[Data records]
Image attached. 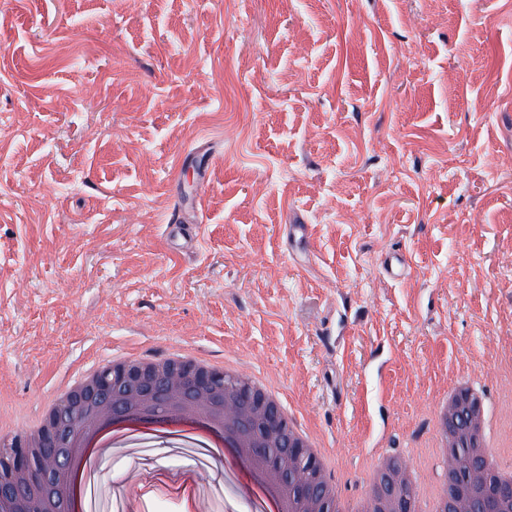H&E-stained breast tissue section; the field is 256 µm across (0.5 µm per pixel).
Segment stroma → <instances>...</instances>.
I'll list each match as a JSON object with an SVG mask.
<instances>
[{
  "mask_svg": "<svg viewBox=\"0 0 512 512\" xmlns=\"http://www.w3.org/2000/svg\"><path fill=\"white\" fill-rule=\"evenodd\" d=\"M509 328L512 0H0V452L87 362L188 345L272 383L343 498L384 455L429 499L448 381L512 414Z\"/></svg>",
  "mask_w": 512,
  "mask_h": 512,
  "instance_id": "1",
  "label": "stroma"
}]
</instances>
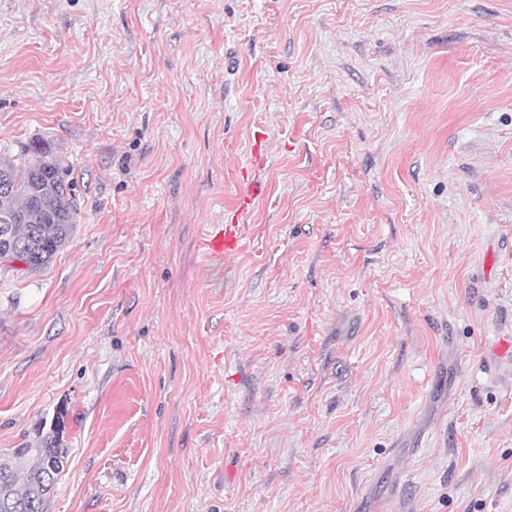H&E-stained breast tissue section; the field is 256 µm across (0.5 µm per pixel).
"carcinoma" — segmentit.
<instances>
[{"label": "carcinoma", "mask_w": 512, "mask_h": 512, "mask_svg": "<svg viewBox=\"0 0 512 512\" xmlns=\"http://www.w3.org/2000/svg\"><path fill=\"white\" fill-rule=\"evenodd\" d=\"M20 165L0 157V250H11L29 272L46 267L70 239L80 209L73 186L50 152L38 145ZM61 427L0 456V512H45L64 466Z\"/></svg>", "instance_id": "carcinoma-1"}]
</instances>
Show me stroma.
Segmentation results:
<instances>
[{
  "label": "stroma",
  "mask_w": 512,
  "mask_h": 512,
  "mask_svg": "<svg viewBox=\"0 0 512 512\" xmlns=\"http://www.w3.org/2000/svg\"><path fill=\"white\" fill-rule=\"evenodd\" d=\"M36 144L80 218L0 266V454L65 411L46 512H512V0H0ZM246 186L242 187L237 198L236 222L234 217L230 224H220L217 229L211 231L203 240L202 247L207 256L213 258L230 257L237 254L241 248L242 233L239 223V217L250 211L255 201L260 195L261 184L250 178L249 173L243 175V181Z\"/></svg>",
  "instance_id": "1"
}]
</instances>
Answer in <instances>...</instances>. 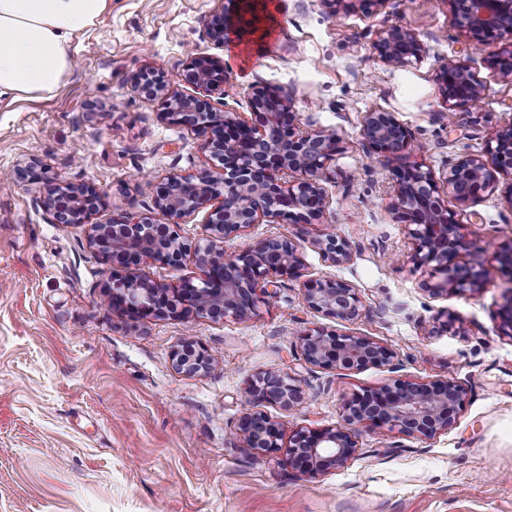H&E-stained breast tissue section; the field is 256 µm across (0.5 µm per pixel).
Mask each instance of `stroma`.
Wrapping results in <instances>:
<instances>
[{
    "instance_id": "obj_1",
    "label": "stroma",
    "mask_w": 512,
    "mask_h": 512,
    "mask_svg": "<svg viewBox=\"0 0 512 512\" xmlns=\"http://www.w3.org/2000/svg\"><path fill=\"white\" fill-rule=\"evenodd\" d=\"M216 5L109 0L74 37L73 72L55 92L0 101V178L32 158L47 174L104 191L96 221L132 214L166 223L154 205L158 183L198 173L209 156L196 131L165 122L158 100L134 91L131 78L155 69L191 94L183 63L208 55L228 71L207 97L215 108L262 124L249 99L257 87L276 86L291 96L301 129L339 140L318 221L263 222L223 243L235 254L289 236L303 278L282 280L272 303L244 321L132 320L104 303L107 266L84 231L37 205L45 184L0 186V512H512V337L500 319L512 279L496 256L512 244V178L465 206L444 198L485 281L475 293L432 296L421 288L430 270L411 262L413 242L394 211L393 166L361 137L365 113L383 110L412 135L407 162L435 176L484 155L512 123V84L488 66L493 46L460 34L448 0H388L376 11L336 14L322 0H252L241 11L246 32L221 44L204 35ZM391 25L416 34L420 60L398 68L379 61L374 42ZM451 58L486 86L453 119L436 80ZM327 234L351 242L348 261L322 257L315 242ZM324 278L356 289L359 319L305 305L303 280ZM316 327L388 346L394 368L307 363L295 341ZM184 339L208 350L207 372L173 367L170 352ZM265 373L296 379L298 410L245 401V388ZM443 377L465 389V405L430 440L362 428L355 456L314 476L289 467L283 453L256 456L234 445L240 418L255 408L287 431L318 429L340 422L353 393Z\"/></svg>"
}]
</instances>
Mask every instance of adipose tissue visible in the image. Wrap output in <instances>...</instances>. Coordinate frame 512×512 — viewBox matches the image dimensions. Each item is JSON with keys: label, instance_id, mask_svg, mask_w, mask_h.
I'll return each mask as SVG.
<instances>
[{"label": "adipose tissue", "instance_id": "adipose-tissue-1", "mask_svg": "<svg viewBox=\"0 0 512 512\" xmlns=\"http://www.w3.org/2000/svg\"><path fill=\"white\" fill-rule=\"evenodd\" d=\"M108 0H0V99L42 97L73 69L75 35L94 24Z\"/></svg>", "mask_w": 512, "mask_h": 512}]
</instances>
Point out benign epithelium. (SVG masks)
<instances>
[{
    "instance_id": "7a95c632",
    "label": "benign epithelium",
    "mask_w": 512,
    "mask_h": 512,
    "mask_svg": "<svg viewBox=\"0 0 512 512\" xmlns=\"http://www.w3.org/2000/svg\"><path fill=\"white\" fill-rule=\"evenodd\" d=\"M334 14L359 8L369 11L388 0H322ZM460 33L478 44H497L488 63L501 79L512 80V0H448ZM236 8L219 0L207 17L206 37L217 43L238 30ZM380 61L390 67H404L421 58L422 46L415 33L391 26L380 33L375 44ZM186 81L212 91L224 84V64L213 57L191 54L185 61ZM448 116L481 98L485 85L458 59H448L438 75ZM133 88L148 89L162 103V119L172 124H189L201 137V149L208 153L210 166L194 176L172 174L157 187L156 207L171 222L155 224L146 216L133 222L112 218L107 224L92 222L104 206V194L91 184H77L55 175L47 178L29 160L16 169L24 181H44L48 194L42 205L54 222L86 230L87 243L110 265L103 285L112 312L130 318L181 319L195 317L232 318L244 321L267 305L274 296L269 287L283 278L302 277V261L295 242L283 235L260 240L245 250L228 255L220 243L241 235L253 224H311L326 207L321 181L327 163L338 150L336 135L323 130L301 131L293 125L292 99L271 87L255 89L250 99L254 111H263L264 124L251 125L238 112L217 111L195 95L171 90L161 72L144 70L132 78ZM361 136L370 152L397 159L409 148L411 134L391 112L365 114ZM488 158L466 156L448 167L436 180L420 163L394 168L395 210L406 223L414 242L410 256L414 265H434L438 281L423 282L432 296L482 288V274L459 261L469 250L462 225L453 212L442 207L445 194L462 205L494 188L501 175L512 176V125L503 127L487 146ZM296 180L284 182L282 175ZM215 201L205 224V237L194 243L182 239L178 227L203 204ZM322 256L333 264L351 256L349 240L327 234L316 241ZM174 269L192 260L205 277L200 283L183 279L161 284L139 272L143 259ZM304 302L317 313L343 321L362 315V301L355 289L338 279H315L303 283ZM298 342L304 359L311 365L332 369L391 367L395 353L364 336L340 335L324 328L301 334ZM170 358L176 369L200 373L211 366L207 350L193 342L173 347ZM246 399L259 405L265 401L292 411L302 400L295 379L267 375L252 381ZM465 404V391L456 381L440 378L418 384L396 381L346 399L342 422L315 430H297L285 435V423L259 411L245 414L240 421L239 447L251 452H285L288 466L301 474L314 475L345 465L357 451L360 426L398 429L420 439H432L448 430ZM288 444H283V439Z\"/></svg>"
}]
</instances>
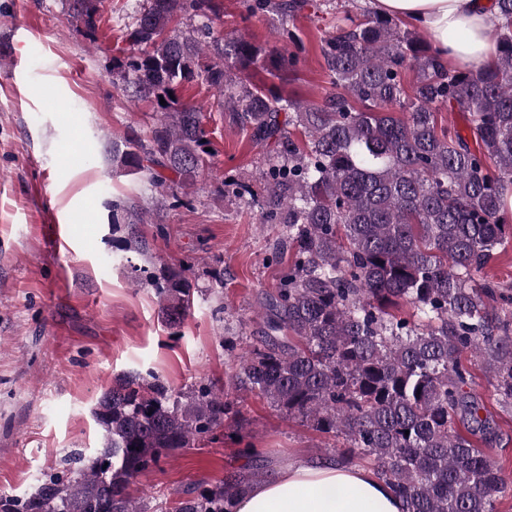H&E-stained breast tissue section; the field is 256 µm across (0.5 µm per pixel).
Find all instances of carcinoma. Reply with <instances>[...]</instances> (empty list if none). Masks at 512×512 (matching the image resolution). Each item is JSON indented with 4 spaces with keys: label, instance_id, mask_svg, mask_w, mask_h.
I'll return each mask as SVG.
<instances>
[{
    "label": "carcinoma",
    "instance_id": "cac0c4a2",
    "mask_svg": "<svg viewBox=\"0 0 512 512\" xmlns=\"http://www.w3.org/2000/svg\"><path fill=\"white\" fill-rule=\"evenodd\" d=\"M307 0H243L246 17L285 24ZM103 0H71L77 30L93 39ZM497 61L448 67L436 47L369 9L346 15L321 47L336 92L320 103L275 84L297 58L251 38L210 31L216 0H142L128 28L137 55L113 67L131 102L155 112L149 135L112 148L118 166L154 188L168 175L192 186L210 152L201 107L182 90L217 93L224 124L267 148L264 224L286 228L293 260L261 302L259 336L235 389L265 399L318 432L340 435L392 486L402 512H496L507 483L473 444L498 437L462 363L483 368L501 410L512 412V289L471 287L512 243V0H492ZM183 18L200 23L183 29ZM415 79L404 83L406 73ZM166 104H160V100ZM468 116L463 134L441 110ZM172 328L191 305L184 270L138 275ZM104 440L86 465L43 475L35 491L0 496V512H146L134 479L168 452L244 419L224 390L202 385L187 401L154 374L117 381L98 402ZM260 474L242 467L173 512H231Z\"/></svg>",
    "mask_w": 512,
    "mask_h": 512
}]
</instances>
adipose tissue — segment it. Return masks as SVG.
<instances>
[{
  "label": "adipose tissue",
  "mask_w": 512,
  "mask_h": 512,
  "mask_svg": "<svg viewBox=\"0 0 512 512\" xmlns=\"http://www.w3.org/2000/svg\"><path fill=\"white\" fill-rule=\"evenodd\" d=\"M373 7L422 28L449 65L475 71L496 55L489 38L495 25L490 0H373ZM326 488L343 495L327 499L322 494ZM234 512H402V505L374 470L314 457L278 468L240 498Z\"/></svg>",
  "instance_id": "obj_1"
}]
</instances>
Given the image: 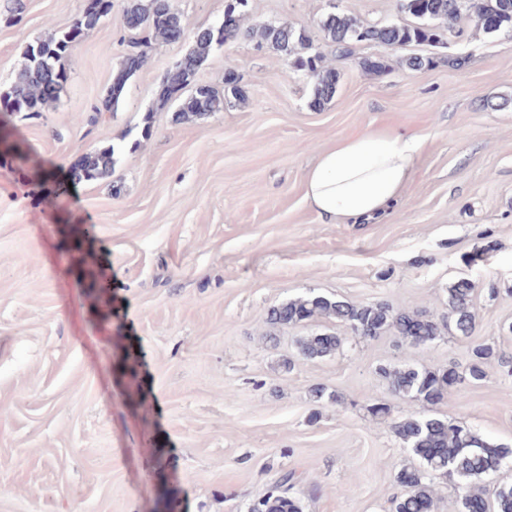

• _Your instructions_
Begin at the line containing "adipose tissue —" and extract every line through the end of the records, inclusive, exactly and only; omit pictures.

• _Solution_
adipose tissue — segment it. Return masks as SVG.
<instances>
[{
  "label": "adipose tissue",
  "mask_w": 512,
  "mask_h": 512,
  "mask_svg": "<svg viewBox=\"0 0 512 512\" xmlns=\"http://www.w3.org/2000/svg\"><path fill=\"white\" fill-rule=\"evenodd\" d=\"M373 7L422 28L449 65L475 71L496 55L489 38L495 25L490 0H373ZM326 488L343 495L327 499L322 494ZM234 512H402V505L374 470L314 457L278 468L240 498Z\"/></svg>",
  "instance_id": "obj_1"
}]
</instances>
Given the image: 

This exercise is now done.